[TO DO] Look below for the line that has "yellow_sasovidin [294,281] =>". Set down the lines from there through the line that has "nothing => red_pedilesa [516,630]", exactly as written.

☆ ☆ ☆ ☆ ☆ ☆ ☆

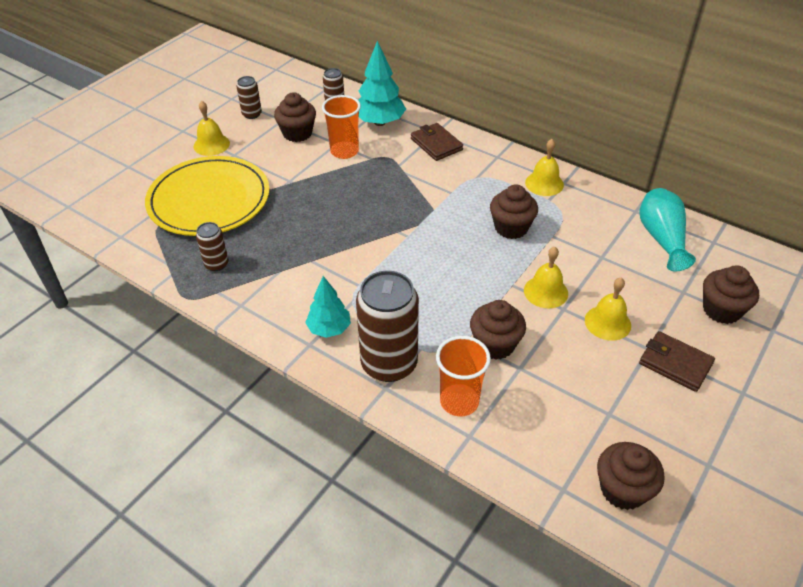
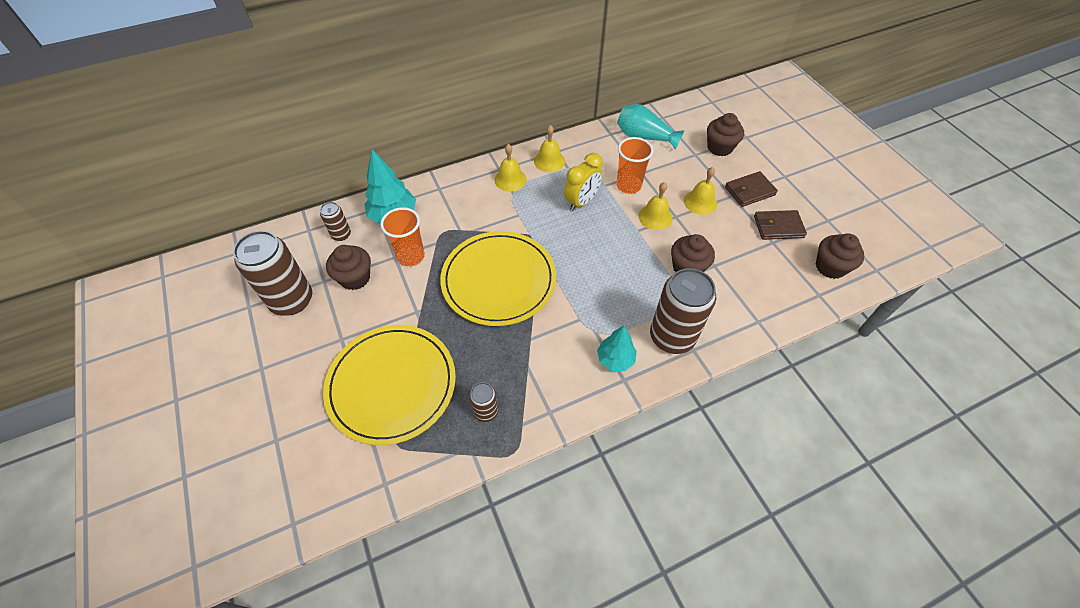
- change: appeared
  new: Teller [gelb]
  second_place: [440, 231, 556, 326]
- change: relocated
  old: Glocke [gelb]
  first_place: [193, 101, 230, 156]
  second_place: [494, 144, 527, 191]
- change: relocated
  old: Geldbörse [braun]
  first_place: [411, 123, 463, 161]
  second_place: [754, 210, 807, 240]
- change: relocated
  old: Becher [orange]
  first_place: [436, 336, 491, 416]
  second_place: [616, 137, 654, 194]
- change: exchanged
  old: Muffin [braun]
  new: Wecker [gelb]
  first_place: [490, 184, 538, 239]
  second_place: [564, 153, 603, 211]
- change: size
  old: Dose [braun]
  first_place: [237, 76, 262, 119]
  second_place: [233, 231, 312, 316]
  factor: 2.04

☆ ☆ ☆ ☆ ☆ ☆ ☆

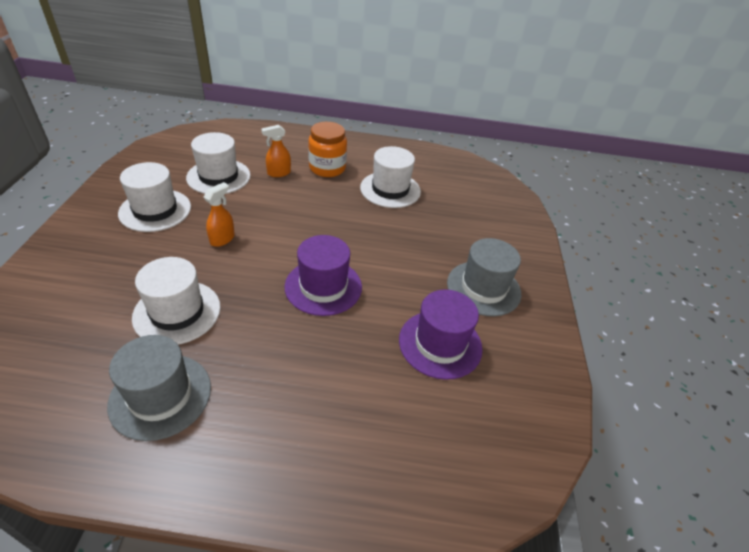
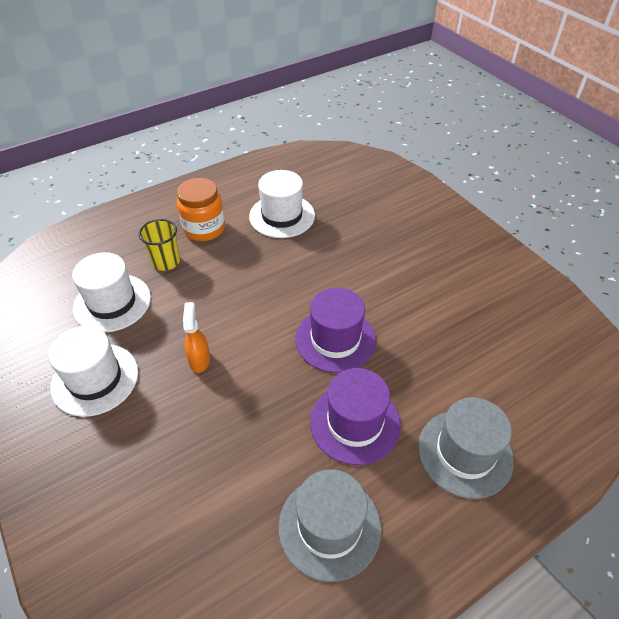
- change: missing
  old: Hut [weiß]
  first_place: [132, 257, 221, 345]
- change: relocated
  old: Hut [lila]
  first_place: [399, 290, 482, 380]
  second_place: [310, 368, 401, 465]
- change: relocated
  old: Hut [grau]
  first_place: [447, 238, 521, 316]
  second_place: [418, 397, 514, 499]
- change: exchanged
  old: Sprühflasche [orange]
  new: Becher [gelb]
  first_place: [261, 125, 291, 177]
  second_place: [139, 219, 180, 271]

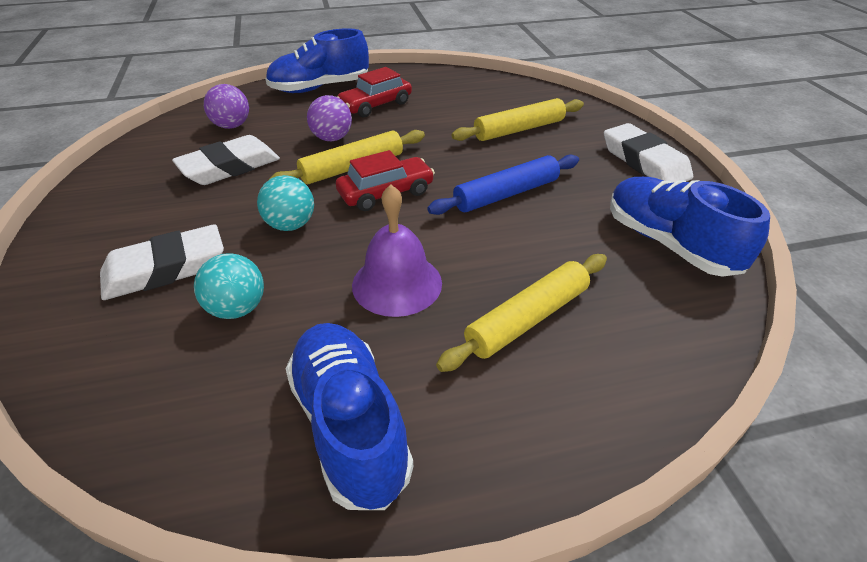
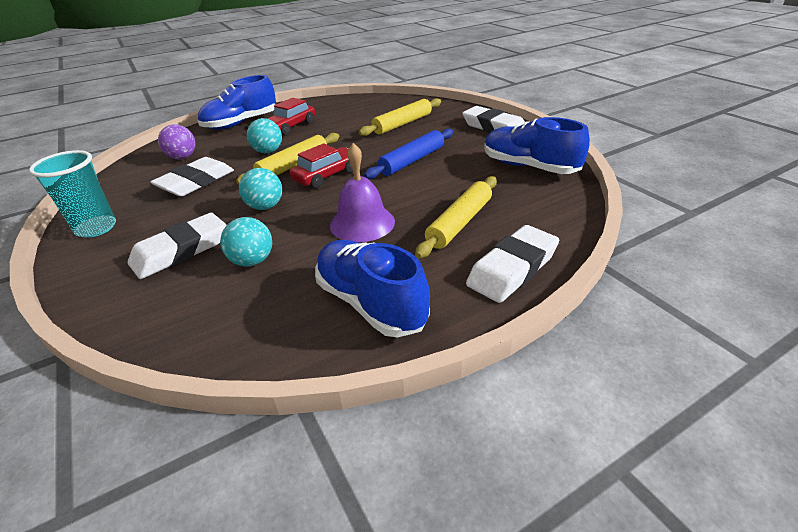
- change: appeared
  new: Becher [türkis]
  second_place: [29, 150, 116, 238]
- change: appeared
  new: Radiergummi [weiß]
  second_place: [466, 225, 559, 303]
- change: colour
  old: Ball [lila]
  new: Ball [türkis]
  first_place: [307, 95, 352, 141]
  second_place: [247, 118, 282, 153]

☆ ☆ ☆ ☆ ☆ ☆ ☆

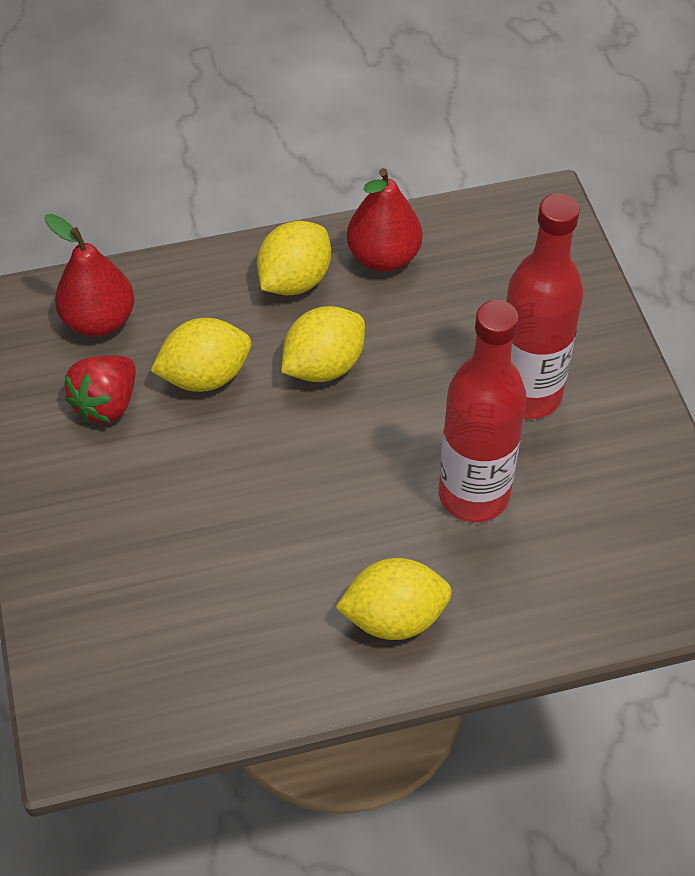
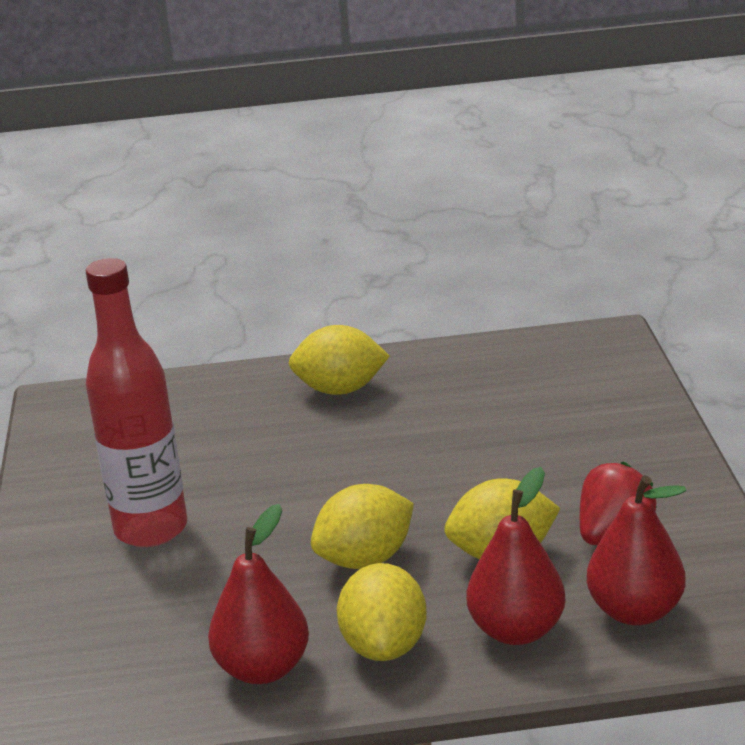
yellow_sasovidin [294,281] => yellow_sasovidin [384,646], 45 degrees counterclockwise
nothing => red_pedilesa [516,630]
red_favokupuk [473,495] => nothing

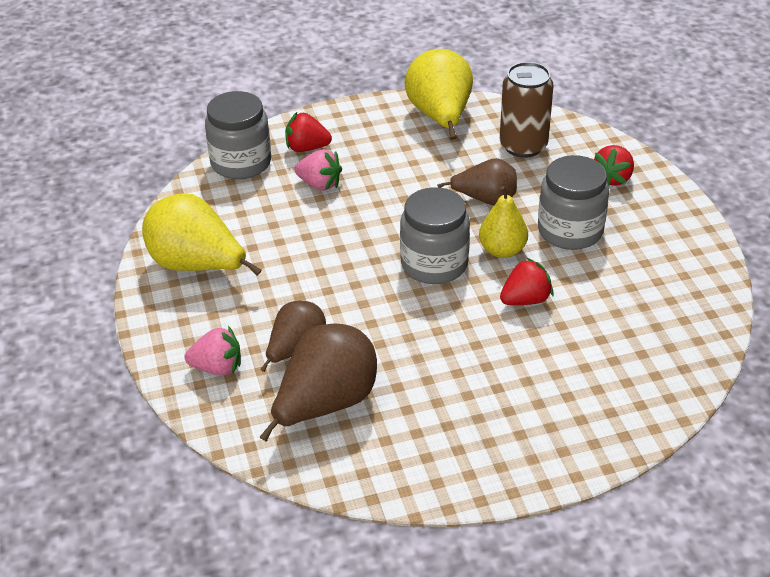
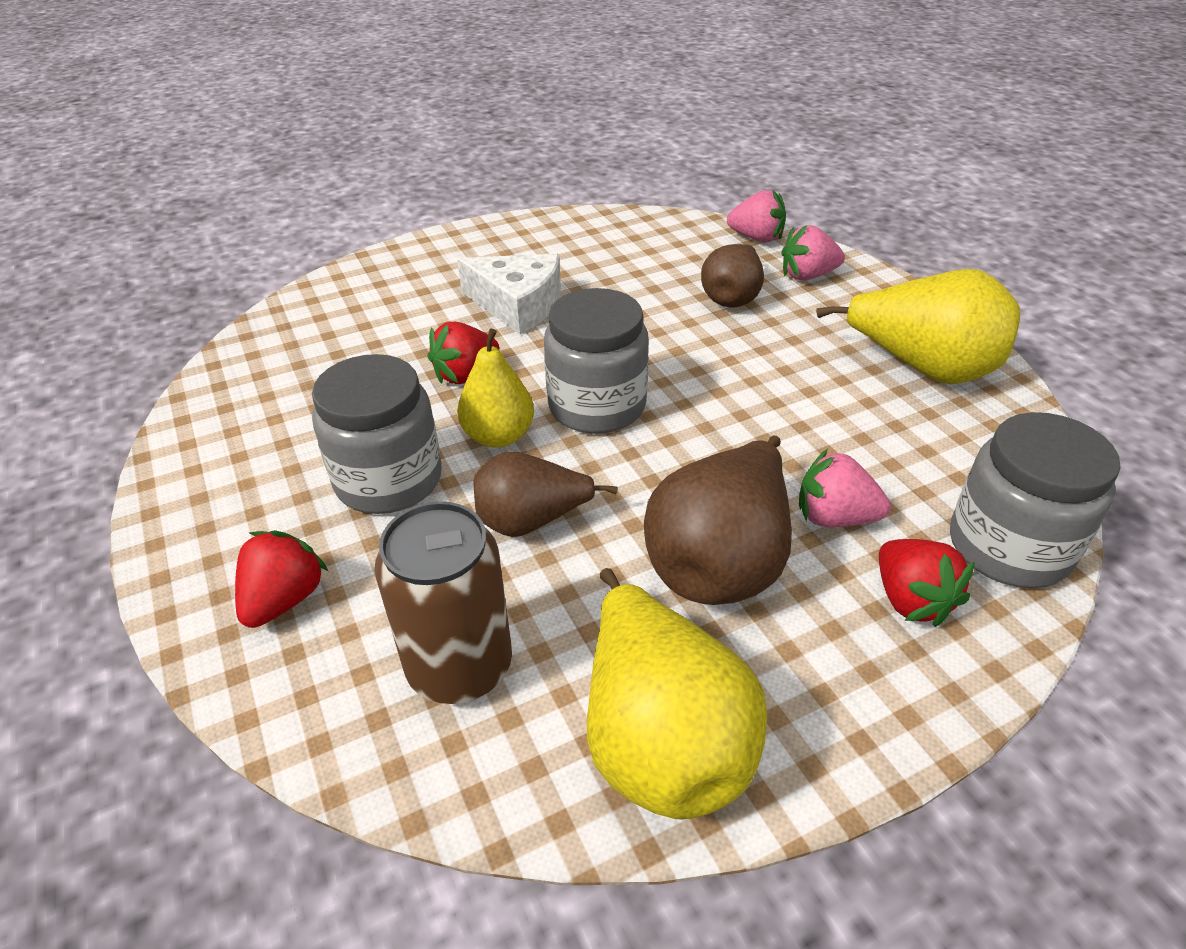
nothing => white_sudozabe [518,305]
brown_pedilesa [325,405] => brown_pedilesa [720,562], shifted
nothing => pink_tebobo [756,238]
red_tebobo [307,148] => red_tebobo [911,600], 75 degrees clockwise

☆ ☆ ☆ ☆ ☆ ☆ ☆

[ANSWER TO THE EXERCISE]
yellow_sasovidin [294,281] => yellow_sasovidin [384,646], 45 degrees counterclockwise
nothing => red_pedilesa [516,630]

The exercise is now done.